**TASK STATEMENT**
Determine the number of lines in the data below that hold "pink"; give nothing but that number.

Data extracted from a collection:
*** Block opens ***
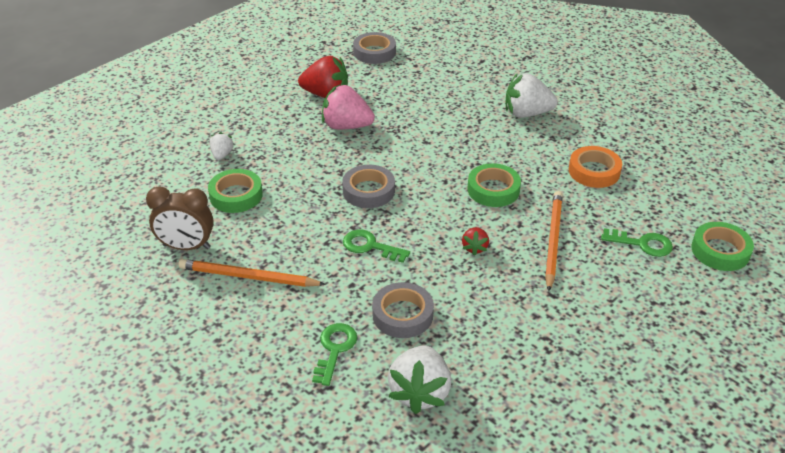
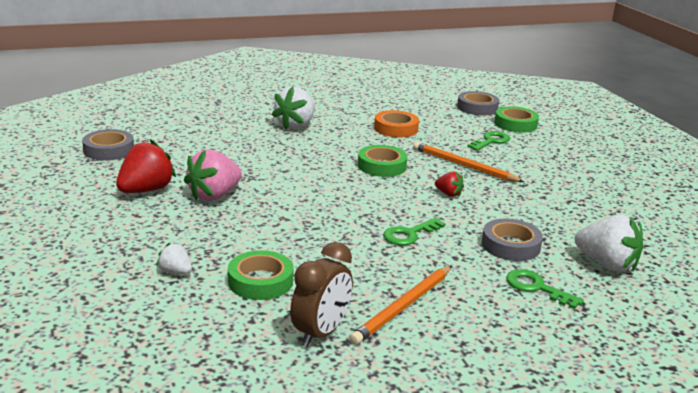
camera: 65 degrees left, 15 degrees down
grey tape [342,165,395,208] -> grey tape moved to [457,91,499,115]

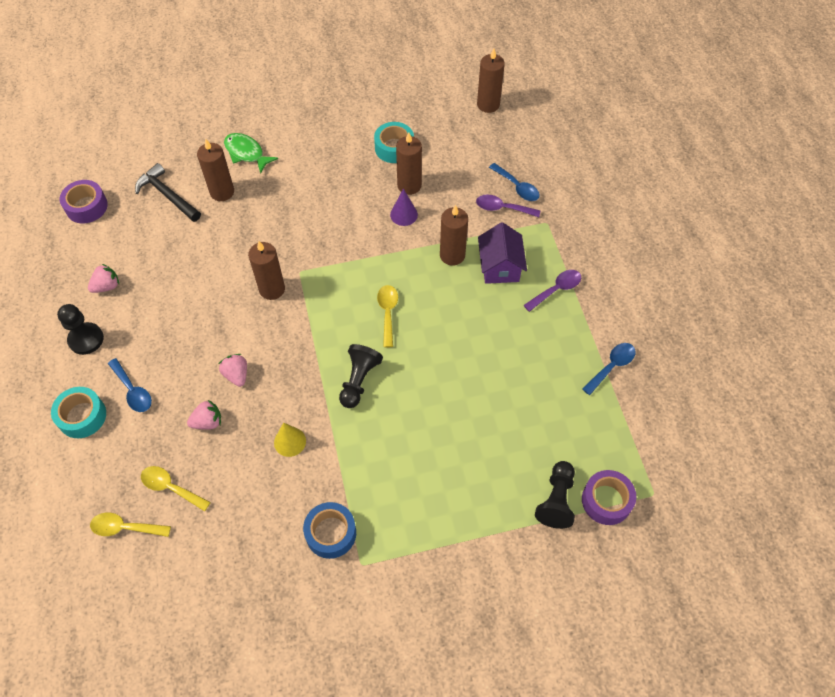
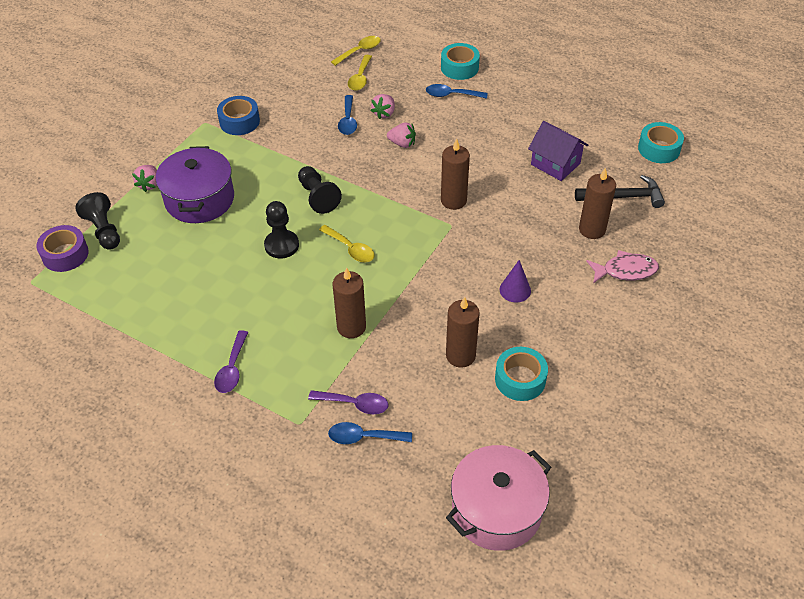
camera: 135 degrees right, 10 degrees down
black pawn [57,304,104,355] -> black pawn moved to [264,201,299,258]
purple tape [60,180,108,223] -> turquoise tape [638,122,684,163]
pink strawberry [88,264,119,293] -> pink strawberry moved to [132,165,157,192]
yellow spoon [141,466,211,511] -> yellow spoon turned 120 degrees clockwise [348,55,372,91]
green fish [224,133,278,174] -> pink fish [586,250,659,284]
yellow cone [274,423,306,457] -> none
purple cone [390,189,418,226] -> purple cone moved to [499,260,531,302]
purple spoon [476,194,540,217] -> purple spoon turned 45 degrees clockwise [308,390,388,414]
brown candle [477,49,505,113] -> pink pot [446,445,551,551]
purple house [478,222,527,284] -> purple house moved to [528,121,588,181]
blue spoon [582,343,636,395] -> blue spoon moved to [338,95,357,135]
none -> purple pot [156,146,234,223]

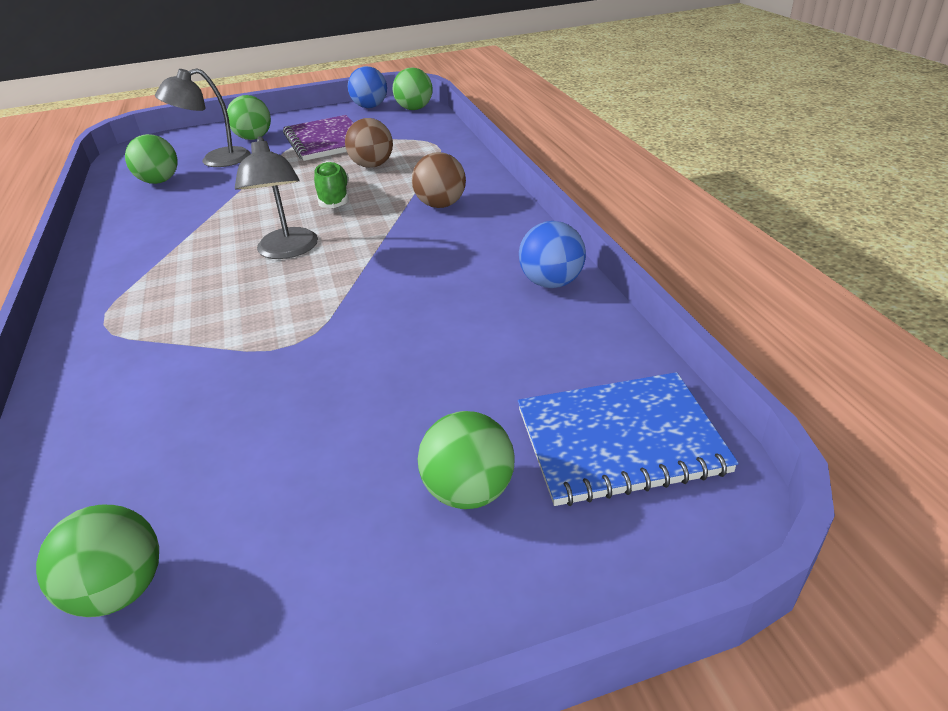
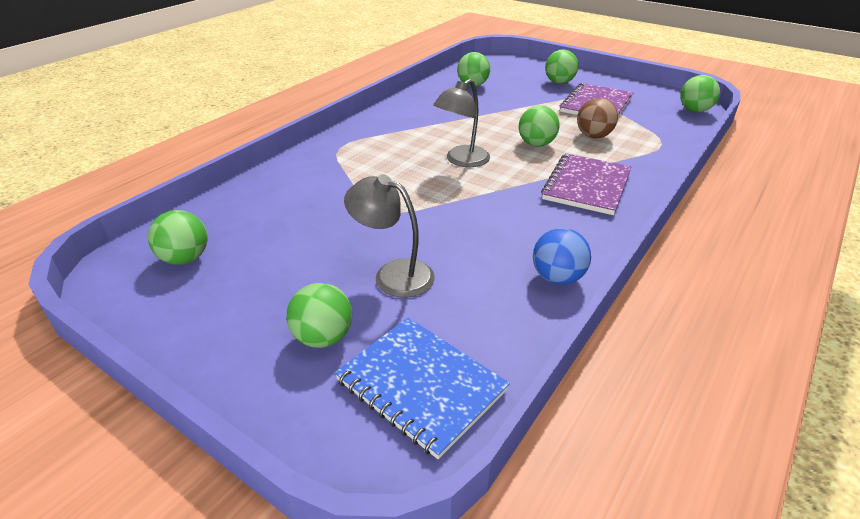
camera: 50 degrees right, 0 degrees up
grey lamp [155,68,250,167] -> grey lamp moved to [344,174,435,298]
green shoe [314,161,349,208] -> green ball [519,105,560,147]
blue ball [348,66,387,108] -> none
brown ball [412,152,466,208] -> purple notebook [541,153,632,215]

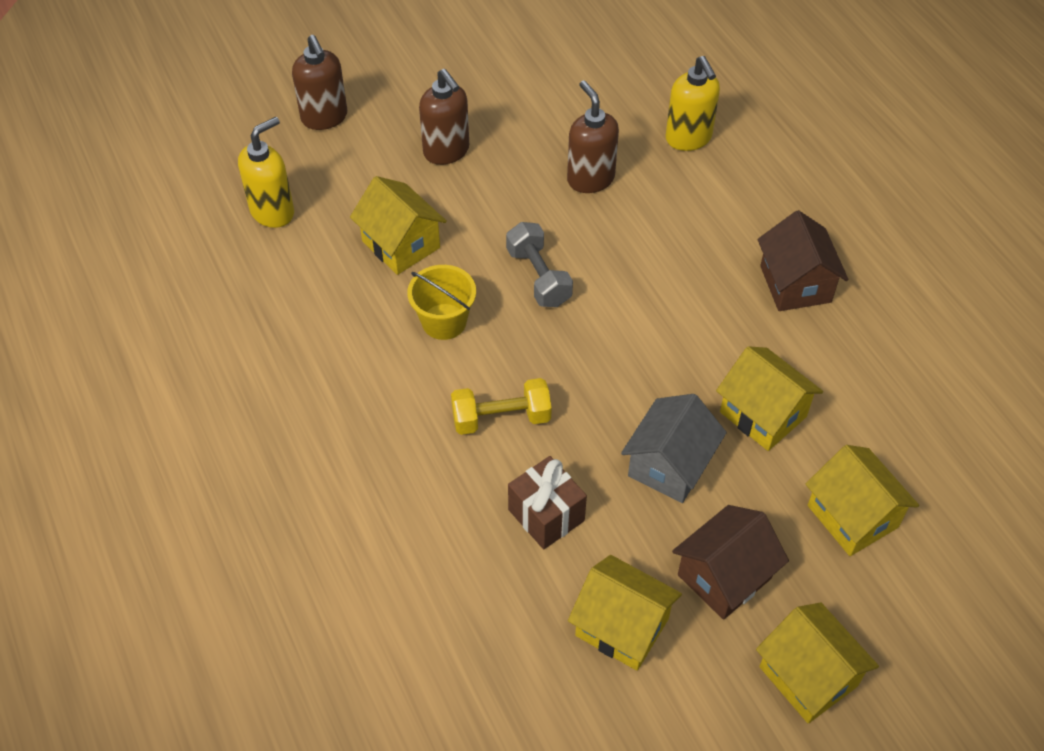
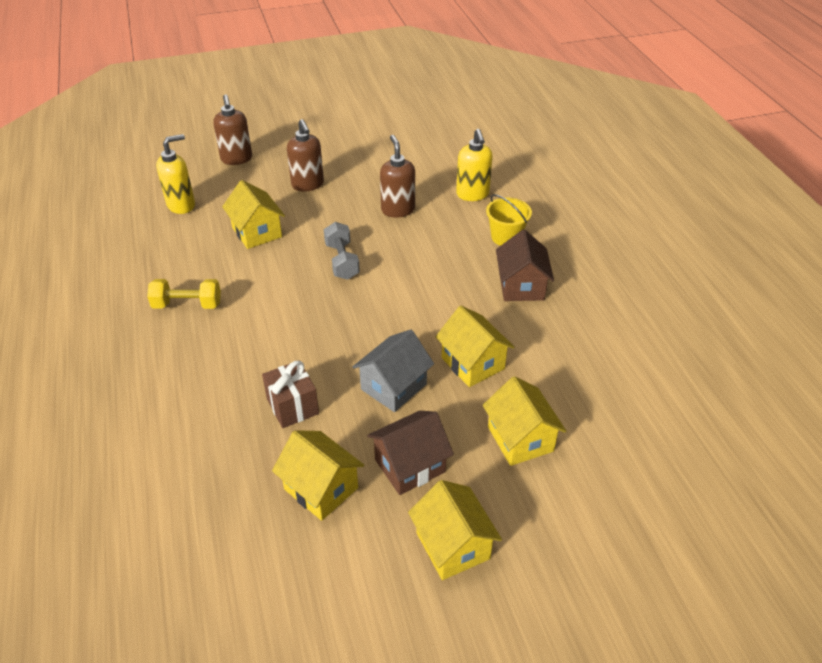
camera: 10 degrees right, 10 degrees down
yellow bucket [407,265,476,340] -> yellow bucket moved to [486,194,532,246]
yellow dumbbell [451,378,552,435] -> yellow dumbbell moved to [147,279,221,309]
*** Block closes ***
**RESULT BELOW**
3